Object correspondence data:

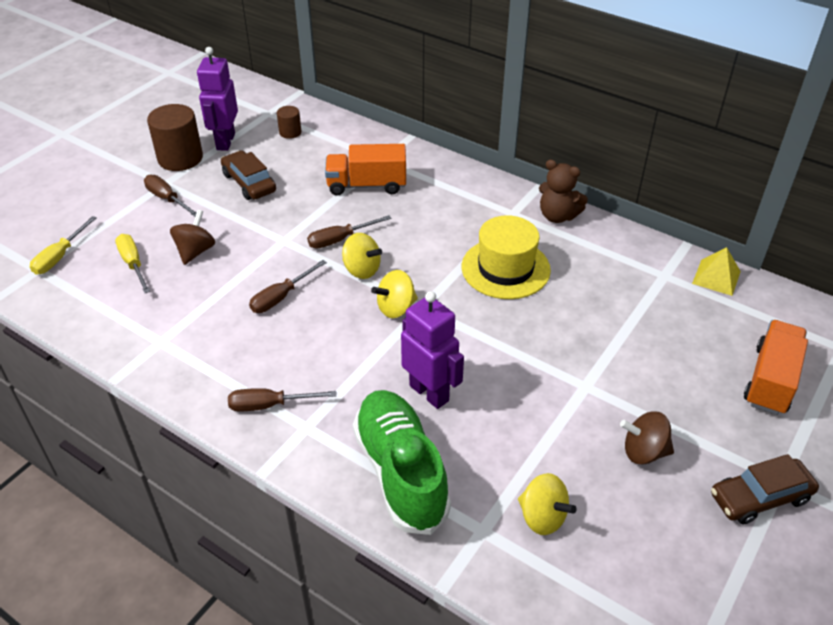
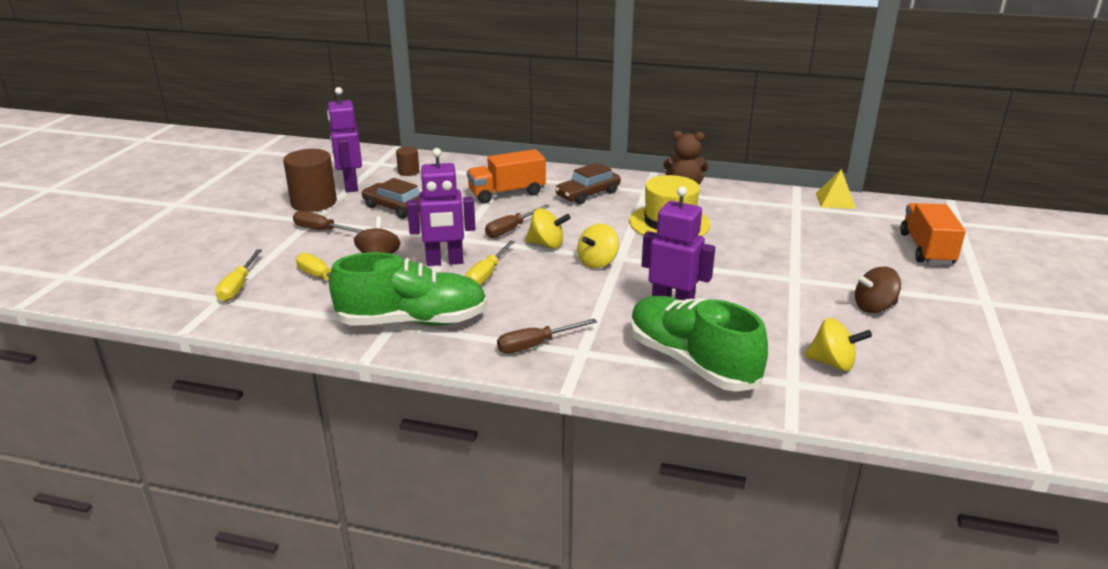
camera: 20 degrees left, 15 degrees down
brown screwdriver [249,260,327,313] -> yellow screwdriver [466,240,515,285]
brown car [711,454,819,524] -> brown car moved to [555,162,621,204]
none -> green shoe [329,252,487,326]
none -> purple robot [407,148,476,266]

PROBLEM: Report only the number of lines, among the records above, that contain the word "none".

EXERCISE ANSWER: 2